Given data Block Start

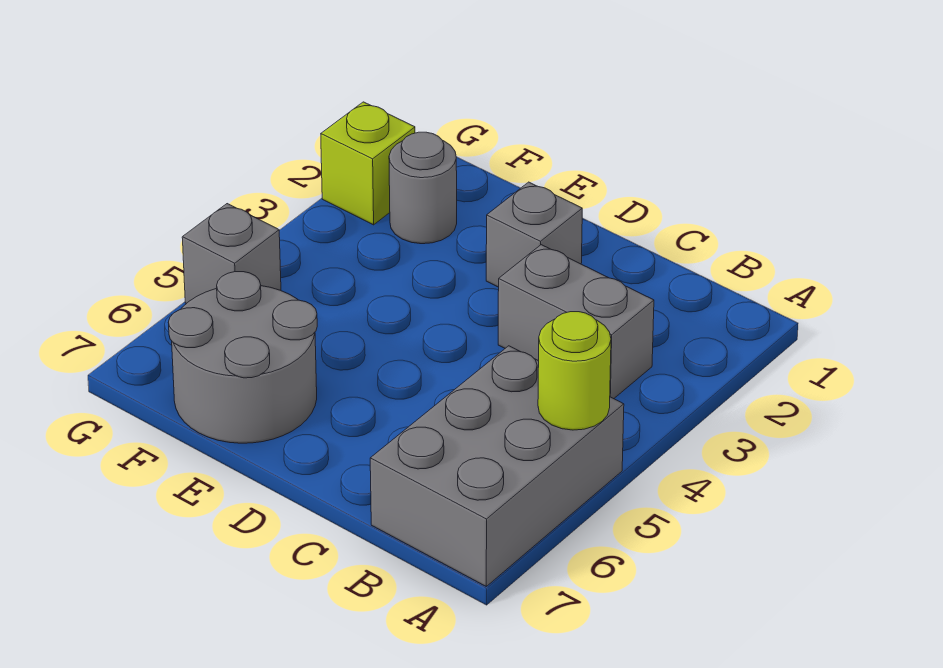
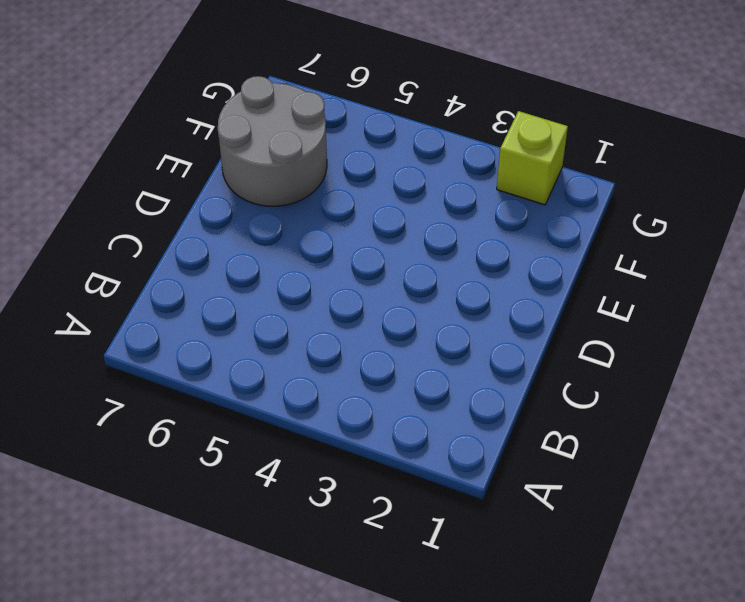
none -> grey brick A5:B7 level 1
none -> grey brick B3:C3 level 1

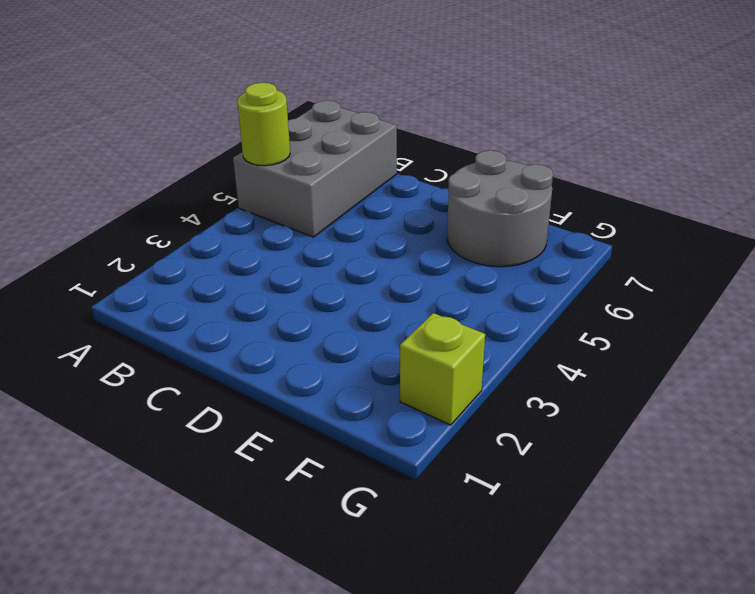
none -> grey brick B3:C3 level 1
none -> grey brick D2 level 1

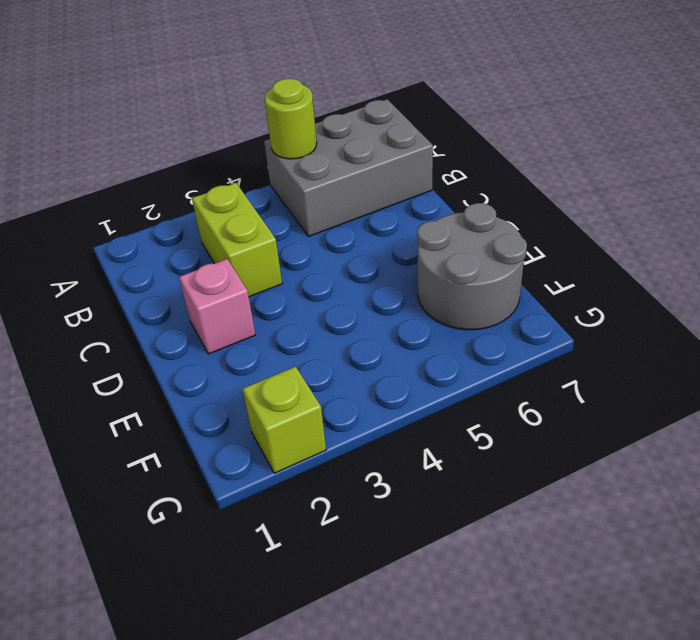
lime brick B3:C3 level 1 -> grey brick B3:C3 level 1
pink brick D2 level 1 -> grey brick D2 level 1
none -> grey round brick F2 level 1
none -> grey brick G5 level 1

Given data Block End

#### Your objective
Could you output all of the records exactly, without their pictures?

#### Exercise solution
none -> grey brick A5:B7 level 1
none -> grey brick B3:C3 level 1

none -> grey brick B3:C3 level 1
none -> grey brick D2 level 1

lime brick B3:C3 level 1 -> grey brick B3:C3 level 1
pink brick D2 level 1 -> grey brick D2 level 1
none -> grey round brick F2 level 1
none -> grey brick G5 level 1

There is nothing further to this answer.